* **Stored data**:
==================================================

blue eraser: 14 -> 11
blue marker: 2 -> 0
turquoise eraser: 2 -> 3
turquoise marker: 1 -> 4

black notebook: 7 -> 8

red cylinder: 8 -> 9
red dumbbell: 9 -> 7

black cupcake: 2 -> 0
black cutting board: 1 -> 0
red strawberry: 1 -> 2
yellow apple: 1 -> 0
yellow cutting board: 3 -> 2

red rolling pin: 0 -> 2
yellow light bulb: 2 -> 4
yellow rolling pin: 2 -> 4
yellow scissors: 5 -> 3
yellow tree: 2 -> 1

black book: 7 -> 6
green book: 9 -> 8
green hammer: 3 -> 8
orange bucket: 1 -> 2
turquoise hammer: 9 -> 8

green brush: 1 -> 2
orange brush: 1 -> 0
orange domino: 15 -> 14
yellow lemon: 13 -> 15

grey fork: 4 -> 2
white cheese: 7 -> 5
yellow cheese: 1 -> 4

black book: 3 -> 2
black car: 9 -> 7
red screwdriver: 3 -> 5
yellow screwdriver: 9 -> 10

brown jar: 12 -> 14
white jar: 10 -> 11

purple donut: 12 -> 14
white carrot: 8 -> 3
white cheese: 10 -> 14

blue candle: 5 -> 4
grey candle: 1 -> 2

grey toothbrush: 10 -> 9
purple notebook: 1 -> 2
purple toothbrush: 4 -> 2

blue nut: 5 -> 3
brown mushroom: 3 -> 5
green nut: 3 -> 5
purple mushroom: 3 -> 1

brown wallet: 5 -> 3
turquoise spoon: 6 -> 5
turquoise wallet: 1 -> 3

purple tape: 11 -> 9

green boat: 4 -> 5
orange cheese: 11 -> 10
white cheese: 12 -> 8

==================================================

* **Problem**:
Please write out all the data above, exactly as it reads.

* **Output for this exercise**:
blue eraser: 14 -> 11
blue marker: 2 -> 0
turquoise eraser: 2 -> 3
turquoise marker: 1 -> 4

black notebook: 7 -> 8

red cylinder: 8 -> 9
red dumbbell: 9 -> 7

black cupcake: 2 -> 0
black cutting board: 1 -> 0
red strawberry: 1 -> 2
yellow apple: 1 -> 0
yellow cutting board: 3 -> 2

red rolling pin: 0 -> 2
yellow light bulb: 2 -> 4
yellow rolling pin: 2 -> 4
yellow scissors: 5 -> 3
yellow tree: 2 -> 1

black book: 7 -> 6
green book: 9 -> 8
green hammer: 3 -> 8
orange bucket: 1 -> 2
turquoise hammer: 9 -> 8

green brush: 1 -> 2
orange brush: 1 -> 0
orange domino: 15 -> 14
yellow lemon: 13 -> 15

grey fork: 4 -> 2
white cheese: 7 -> 5
yellow cheese: 1 -> 4

black book: 3 -> 2
black car: 9 -> 7
red screwdriver: 3 -> 5
yellow screwdriver: 9 -> 10

brown jar: 12 -> 14
white jar: 10 -> 11

purple donut: 12 -> 14
white carrot: 8 -> 3
white cheese: 10 -> 14

blue candle: 5 -> 4
grey candle: 1 -> 2

grey toothbrush: 10 -> 9
purple notebook: 1 -> 2
purple toothbrush: 4 -> 2

blue nut: 5 -> 3
brown mushroom: 3 -> 5
green nut: 3 -> 5
purple mushroom: 3 -> 1

brown wallet: 5 -> 3
turquoise spoon: 6 -> 5
turquoise wallet: 1 -> 3

purple tape: 11 -> 9

green boat: 4 -> 5
orange cheese: 11 -> 10
white cheese: 12 -> 8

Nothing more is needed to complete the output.